Repeat every record exactly as written.

(Exercise materials)

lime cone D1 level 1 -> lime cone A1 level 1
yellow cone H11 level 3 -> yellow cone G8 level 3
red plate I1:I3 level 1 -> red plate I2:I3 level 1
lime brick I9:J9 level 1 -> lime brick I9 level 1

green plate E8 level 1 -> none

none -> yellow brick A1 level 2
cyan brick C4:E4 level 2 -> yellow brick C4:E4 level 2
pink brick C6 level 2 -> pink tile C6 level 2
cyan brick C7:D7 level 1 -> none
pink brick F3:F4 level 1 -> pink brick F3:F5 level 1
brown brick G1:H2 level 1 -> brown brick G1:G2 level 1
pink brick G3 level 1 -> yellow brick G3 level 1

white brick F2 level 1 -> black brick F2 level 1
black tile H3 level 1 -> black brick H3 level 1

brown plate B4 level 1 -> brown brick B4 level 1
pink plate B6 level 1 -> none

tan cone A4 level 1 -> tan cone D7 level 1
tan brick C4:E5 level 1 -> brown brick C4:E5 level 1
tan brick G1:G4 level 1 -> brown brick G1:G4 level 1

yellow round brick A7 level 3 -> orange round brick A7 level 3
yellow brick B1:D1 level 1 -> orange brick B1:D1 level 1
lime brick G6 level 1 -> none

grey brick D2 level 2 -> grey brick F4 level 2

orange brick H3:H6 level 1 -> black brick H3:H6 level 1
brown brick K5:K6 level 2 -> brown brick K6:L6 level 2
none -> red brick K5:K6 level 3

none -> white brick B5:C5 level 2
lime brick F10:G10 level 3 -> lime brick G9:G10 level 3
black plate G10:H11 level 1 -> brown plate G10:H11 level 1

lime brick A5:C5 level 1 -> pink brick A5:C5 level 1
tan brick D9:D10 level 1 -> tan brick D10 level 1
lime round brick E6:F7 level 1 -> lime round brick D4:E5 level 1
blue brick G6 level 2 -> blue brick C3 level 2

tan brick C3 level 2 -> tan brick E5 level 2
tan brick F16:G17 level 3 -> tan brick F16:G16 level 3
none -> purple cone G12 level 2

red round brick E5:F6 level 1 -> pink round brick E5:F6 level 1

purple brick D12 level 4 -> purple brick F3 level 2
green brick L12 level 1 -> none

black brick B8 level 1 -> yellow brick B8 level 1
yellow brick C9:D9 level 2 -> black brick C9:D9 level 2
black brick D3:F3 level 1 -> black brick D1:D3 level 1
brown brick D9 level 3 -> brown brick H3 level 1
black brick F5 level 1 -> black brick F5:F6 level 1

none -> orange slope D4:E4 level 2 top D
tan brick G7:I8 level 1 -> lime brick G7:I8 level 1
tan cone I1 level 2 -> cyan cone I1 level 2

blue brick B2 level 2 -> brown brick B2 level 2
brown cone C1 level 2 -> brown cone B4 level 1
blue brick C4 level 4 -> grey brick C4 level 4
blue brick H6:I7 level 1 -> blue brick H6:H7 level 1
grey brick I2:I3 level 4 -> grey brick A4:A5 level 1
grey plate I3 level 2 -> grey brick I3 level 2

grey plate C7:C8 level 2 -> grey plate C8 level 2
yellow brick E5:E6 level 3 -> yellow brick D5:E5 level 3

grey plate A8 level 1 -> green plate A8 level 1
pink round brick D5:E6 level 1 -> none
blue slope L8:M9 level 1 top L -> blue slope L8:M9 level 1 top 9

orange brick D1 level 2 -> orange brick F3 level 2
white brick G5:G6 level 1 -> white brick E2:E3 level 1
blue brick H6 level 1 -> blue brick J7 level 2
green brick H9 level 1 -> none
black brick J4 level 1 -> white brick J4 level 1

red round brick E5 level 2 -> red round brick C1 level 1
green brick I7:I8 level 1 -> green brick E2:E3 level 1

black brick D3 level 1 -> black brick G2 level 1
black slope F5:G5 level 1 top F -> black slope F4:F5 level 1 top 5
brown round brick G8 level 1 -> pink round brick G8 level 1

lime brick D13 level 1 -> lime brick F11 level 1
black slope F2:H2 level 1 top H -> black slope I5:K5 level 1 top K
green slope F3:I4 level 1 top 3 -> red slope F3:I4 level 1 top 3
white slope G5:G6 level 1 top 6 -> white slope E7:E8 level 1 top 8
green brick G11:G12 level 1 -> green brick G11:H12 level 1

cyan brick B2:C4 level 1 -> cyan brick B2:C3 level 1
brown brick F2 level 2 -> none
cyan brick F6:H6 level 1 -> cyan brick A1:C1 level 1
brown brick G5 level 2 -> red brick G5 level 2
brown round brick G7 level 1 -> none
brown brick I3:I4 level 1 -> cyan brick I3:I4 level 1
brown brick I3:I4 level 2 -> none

(End Exercise materials)

**Solution to this problem**
lime cone D1 level 1 -> lime cone A1 level 1
yellow cone H11 level 3 -> yellow cone G8 level 3
red plate I1:I3 level 1 -> red plate I2:I3 level 1
lime brick I9:J9 level 1 -> lime brick I9 level 1

green plate E8 level 1 -> none

none -> yellow brick A1 level 2
cyan brick C4:E4 level 2 -> yellow brick C4:E4 level 2
pink brick C6 level 2 -> pink tile C6 level 2
cyan brick C7:D7 level 1 -> none
pink brick F3:F4 level 1 -> pink brick F3:F5 level 1
brown brick G1:H2 level 1 -> brown brick G1:G2 level 1
pink brick G3 level 1 -> yellow brick G3 level 1

white brick F2 level 1 -> black brick F2 level 1
black tile H3 level 1 -> black brick H3 level 1

brown plate B4 level 1 -> brown brick B4 level 1
pink plate B6 level 1 -> none

tan cone A4 level 1 -> tan cone D7 level 1
tan brick C4:E5 level 1 -> brown brick C4:E5 level 1
tan brick G1:G4 level 1 -> brown brick G1:G4 level 1

yellow round brick A7 level 3 -> orange round brick A7 level 3
yellow brick B1:D1 level 1 -> orange brick B1:D1 level 1
lime brick G6 level 1 -> none

grey brick D2 level 2 -> grey brick F4 level 2

orange brick H3:H6 level 1 -> black brick H3:H6 level 1
brown brick K5:K6 level 2 -> brown brick K6:L6 level 2
none -> red brick K5:K6 level 3

none -> white brick B5:C5 level 2
lime brick F10:G10 level 3 -> lime brick G9:G10 level 3
black plate G10:H11 level 1 -> brown plate G10:H11 level 1

lime brick A5:C5 level 1 -> pink brick A5:C5 level 1
tan brick D9:D10 level 1 -> tan brick D10 level 1
lime round brick E6:F7 level 1 -> lime round brick D4:E5 level 1
blue brick G6 level 2 -> blue brick C3 level 2

tan brick C3 level 2 -> tan brick E5 level 2
tan brick F16:G17 level 3 -> tan brick F16:G16 level 3
none -> purple cone G12 level 2

red round brick E5:F6 level 1 -> pink round brick E5:F6 level 1

purple brick D12 level 4 -> purple brick F3 level 2
green brick L12 level 1 -> none

black brick B8 level 1 -> yellow brick B8 level 1
yellow brick C9:D9 level 2 -> black brick C9:D9 level 2
black brick D3:F3 level 1 -> black brick D1:D3 level 1
brown brick D9 level 3 -> brown brick H3 level 1
black brick F5 level 1 -> black brick F5:F6 level 1

none -> orange slope D4:E4 level 2 top D
tan brick G7:I8 level 1 -> lime brick G7:I8 level 1
tan cone I1 level 2 -> cyan cone I1 level 2

blue brick B2 level 2 -> brown brick B2 level 2
brown cone C1 level 2 -> brown cone B4 level 1
blue brick C4 level 4 -> grey brick C4 level 4
blue brick H6:I7 level 1 -> blue brick H6:H7 level 1
grey brick I2:I3 level 4 -> grey brick A4:A5 level 1
grey plate I3 level 2 -> grey brick I3 level 2

grey plate C7:C8 level 2 -> grey plate C8 level 2
yellow brick E5:E6 level 3 -> yellow brick D5:E5 level 3

grey plate A8 level 1 -> green plate A8 level 1
pink round brick D5:E6 level 1 -> none
blue slope L8:M9 level 1 top L -> blue slope L8:M9 level 1 top 9

orange brick D1 level 2 -> orange brick F3 level 2
white brick G5:G6 level 1 -> white brick E2:E3 level 1
blue brick H6 level 1 -> blue brick J7 level 2
green brick H9 level 1 -> none
black brick J4 level 1 -> white brick J4 level 1

red round brick E5 level 2 -> red round brick C1 level 1
green brick I7:I8 level 1 -> green brick E2:E3 level 1

black brick D3 level 1 -> black brick G2 level 1
black slope F5:G5 level 1 top F -> black slope F4:F5 level 1 top 5
brown round brick G8 level 1 -> pink round brick G8 level 1

lime brick D13 level 1 -> lime brick F11 level 1
black slope F2:H2 level 1 top H -> black slope I5:K5 level 1 top K
green slope F3:I4 level 1 top 3 -> red slope F3:I4 level 1 top 3
white slope G5:G6 level 1 top 6 -> white slope E7:E8 level 1 top 8
green brick G11:G12 level 1 -> green brick G11:H12 level 1

cyan brick B2:C4 level 1 -> cyan brick B2:C3 level 1
brown brick F2 level 2 -> none
cyan brick F6:H6 level 1 -> cyan brick A1:C1 level 1
brown brick G5 level 2 -> red brick G5 level 2
brown round brick G7 level 1 -> none
brown brick I3:I4 level 1 -> cyan brick I3:I4 level 1
brown brick I3:I4 level 2 -> none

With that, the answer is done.